WORK ORDER = Work through the data below and give the number of lines holding the word "delete", without any other text.

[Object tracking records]
= = = =

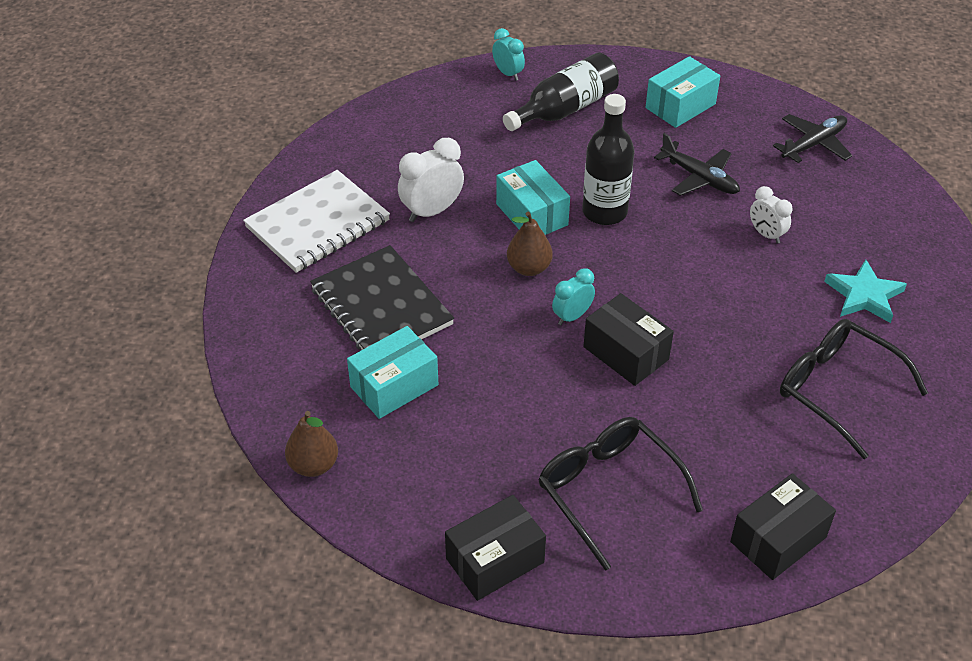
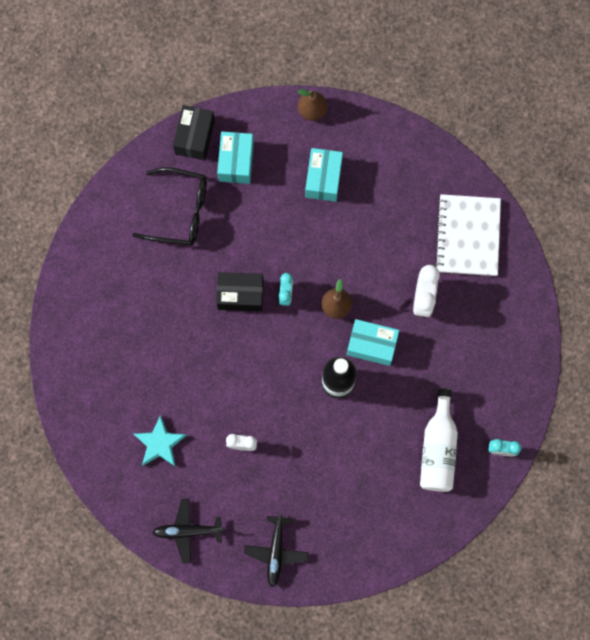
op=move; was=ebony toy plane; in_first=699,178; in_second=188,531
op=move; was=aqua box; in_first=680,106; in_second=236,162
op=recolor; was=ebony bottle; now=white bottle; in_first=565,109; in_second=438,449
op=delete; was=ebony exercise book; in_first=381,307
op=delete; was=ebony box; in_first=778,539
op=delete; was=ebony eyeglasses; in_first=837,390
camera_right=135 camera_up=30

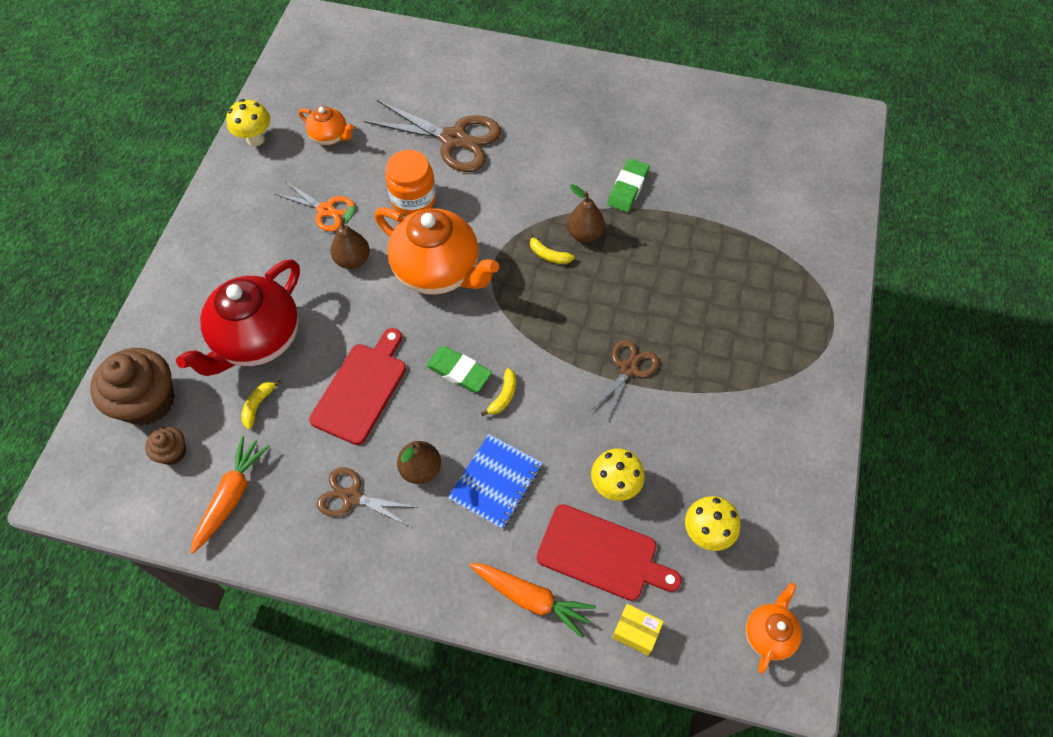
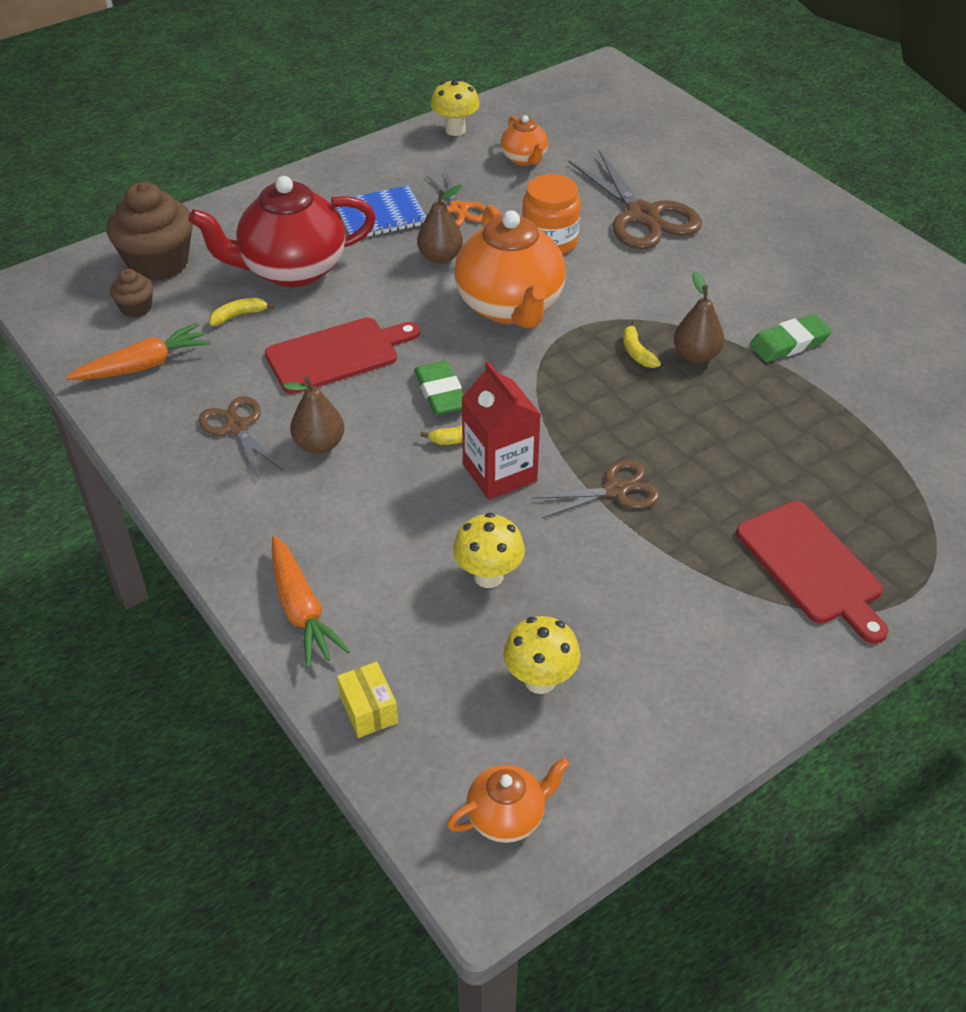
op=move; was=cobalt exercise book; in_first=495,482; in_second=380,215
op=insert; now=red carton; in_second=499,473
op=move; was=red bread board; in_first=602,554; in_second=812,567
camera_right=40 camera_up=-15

= = = =

RESULT OF THIS TASK = 3